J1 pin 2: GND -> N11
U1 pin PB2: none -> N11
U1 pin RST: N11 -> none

################

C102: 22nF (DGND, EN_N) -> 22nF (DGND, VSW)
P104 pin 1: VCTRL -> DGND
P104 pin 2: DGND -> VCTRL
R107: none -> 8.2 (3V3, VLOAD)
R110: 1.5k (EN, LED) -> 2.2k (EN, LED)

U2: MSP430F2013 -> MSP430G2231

################

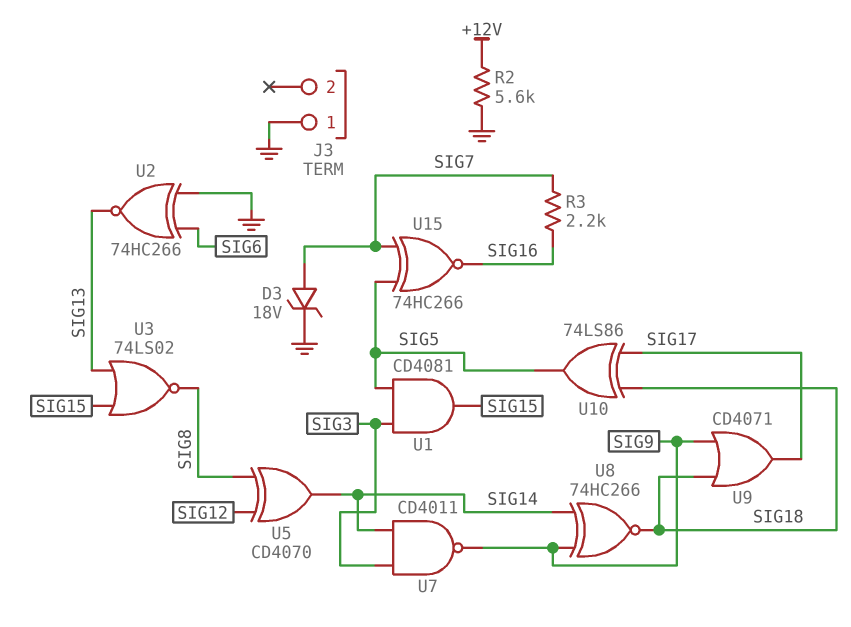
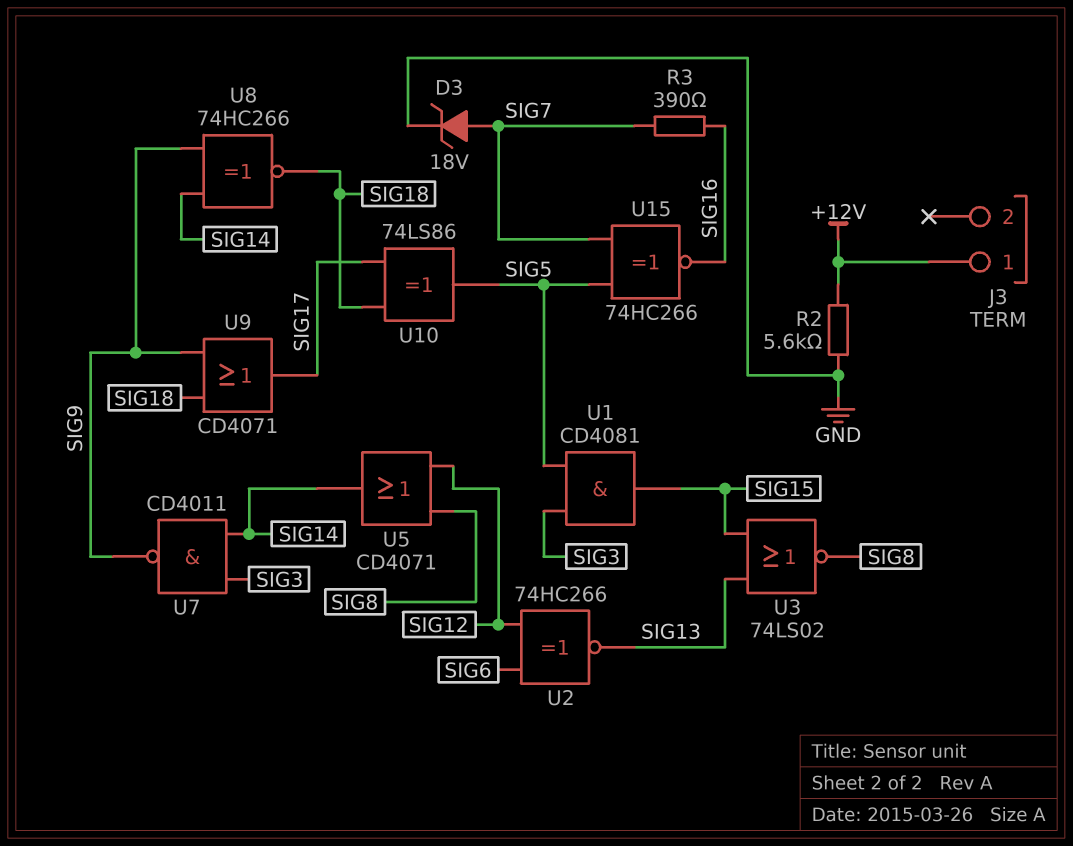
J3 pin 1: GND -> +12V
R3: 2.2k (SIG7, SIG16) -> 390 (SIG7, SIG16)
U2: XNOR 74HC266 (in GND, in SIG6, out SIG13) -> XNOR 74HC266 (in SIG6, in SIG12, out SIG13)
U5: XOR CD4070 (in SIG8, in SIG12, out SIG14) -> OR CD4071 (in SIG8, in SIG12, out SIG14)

################

### To do
Answer with one number, namely how many lines of the material hold the string "VCTRL".

### Answer to this problem
2